Work to complete — Extract the whole listing as it stands. Do not include the pictures.

—————

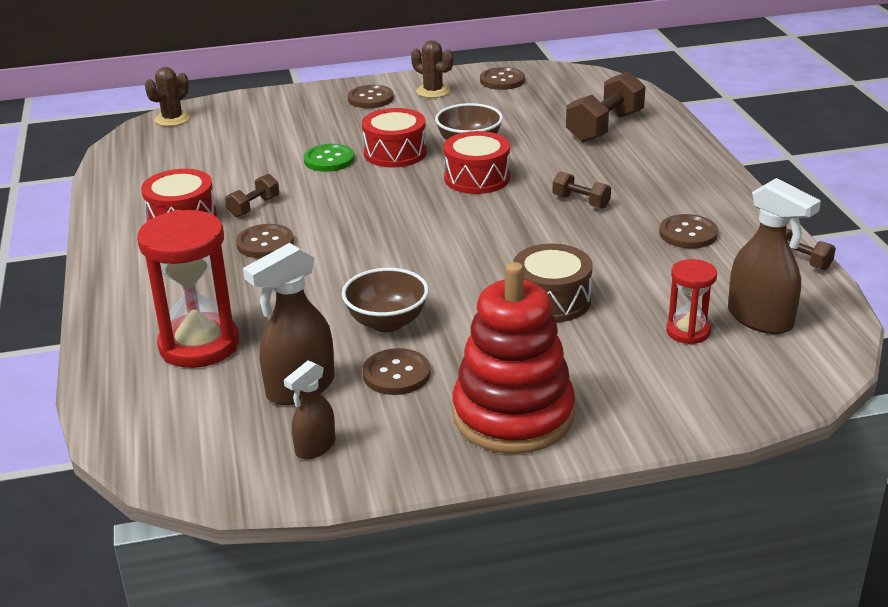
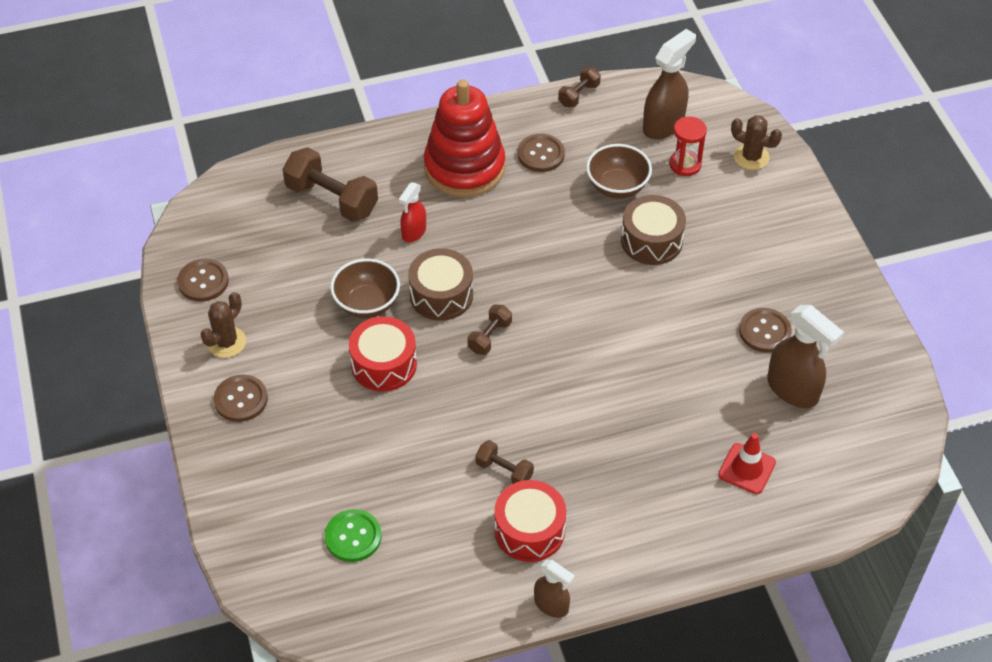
camera: 95 degrees left, 20 degrees up
red hourglass [137,210,239,368] -> red traffic cone [718,433,776,494]
brown cactus [145,67,190,126] -> brown cactus moved to [731,115,782,170]
brown button [236,224,294,258] -> none
brown spray bottle [284,360,335,459] -> brown spray bottle moved to [534,560,575,618]
green button [303,144,354,172] -> green button moved to [325,509,382,562]
brown bowl [342,268,429,332] -> brown bowl moved to [586,144,652,199]
red drum [443,131,510,194] -> brown drum [408,248,473,321]
red stacking toy [453,262,575,454] -> red stacking toy moved to [424,79,505,197]
brown dumbbell [553,171,611,208] -> brown dumbbell moved to [467,304,512,355]
none -> red spray bottle [399,183,426,242]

—————

Response to this exercise —
camera: 95 degrees left, 20 degrees up
red hourglass [137,210,239,368] -> red traffic cone [718,433,776,494]
brown cactus [145,67,190,126] -> brown cactus moved to [731,115,782,170]
brown button [236,224,294,258] -> none
brown spray bottle [284,360,335,459] -> brown spray bottle moved to [534,560,575,618]
green button [303,144,354,172] -> green button moved to [325,509,382,562]
brown bowl [342,268,429,332] -> brown bowl moved to [586,144,652,199]
red drum [443,131,510,194] -> brown drum [408,248,473,321]
red stacking toy [453,262,575,454] -> red stacking toy moved to [424,79,505,197]
brown dumbbell [553,171,611,208] -> brown dumbbell moved to [467,304,512,355]
none -> red spray bottle [399,183,426,242]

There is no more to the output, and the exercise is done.